+++ Extracted material

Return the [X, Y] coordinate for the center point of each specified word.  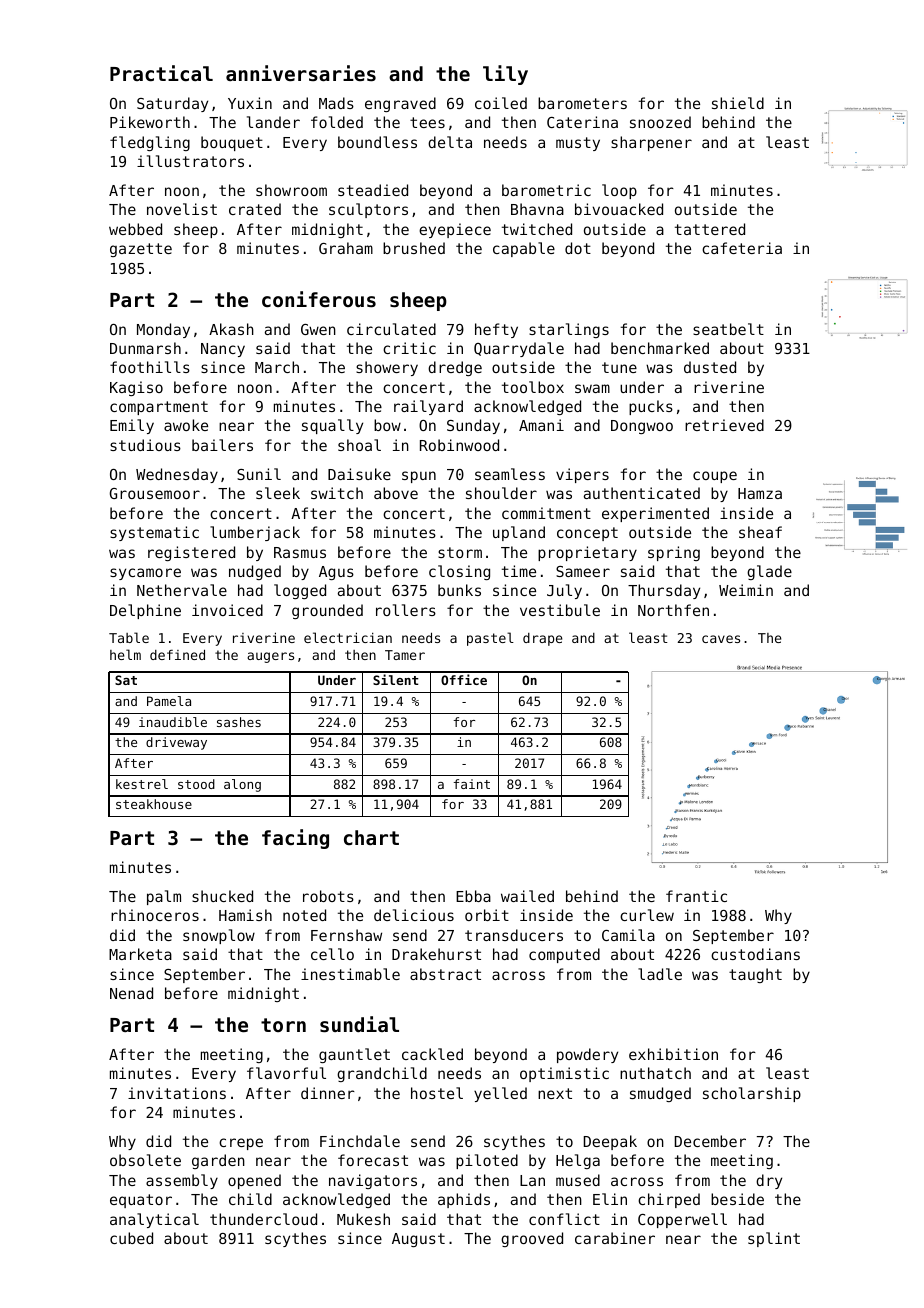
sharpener [651, 143]
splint [774, 1239]
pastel [490, 639]
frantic [696, 896]
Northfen [673, 610]
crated [255, 209]
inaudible [173, 722]
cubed [131, 1238]
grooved [532, 1239]
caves [721, 639]
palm [164, 897]
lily [505, 75]
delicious [414, 915]
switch [337, 493]
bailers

++++++

__Task goal__.
Swap "center point" for "midpoint" in the lines above and write them out again with nothing else changed. Leave out the pictures.

__Exercise solution__.
Return the [X, Y] coordinate for the midpoint of each specified word.  
sharpener [651, 143]
splint [774, 1239]
pastel [490, 639]
frantic [696, 896]
Northfen [673, 610]
crated [255, 209]
inaudible [173, 722]
cubed [131, 1238]
grooved [532, 1239]
caves [721, 639]
palm [164, 897]
lily [505, 75]
delicious [414, 915]
switch [337, 493]
bailers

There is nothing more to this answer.